[Opening Data provided section]

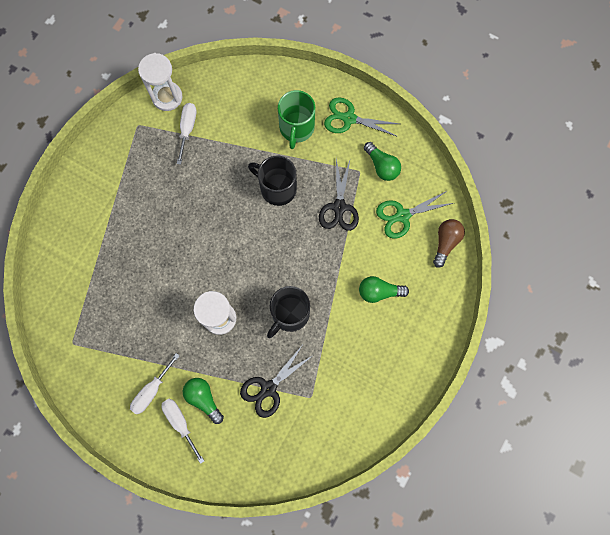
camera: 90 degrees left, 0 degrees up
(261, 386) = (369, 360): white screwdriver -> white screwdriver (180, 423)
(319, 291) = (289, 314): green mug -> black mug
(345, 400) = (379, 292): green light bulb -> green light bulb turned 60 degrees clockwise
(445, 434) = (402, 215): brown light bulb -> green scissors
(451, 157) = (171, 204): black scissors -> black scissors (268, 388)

[Closing Data provided section]

**Try it**.
What lines in the material above hold the word "green"? Pull them out.

**Solution for this exercise**.
(319, 291) = (289, 314): green mug -> black mug
(345, 400) = (379, 292): green light bulb -> green light bulb turned 60 degrees clockwise
(445, 434) = (402, 215): brown light bulb -> green scissors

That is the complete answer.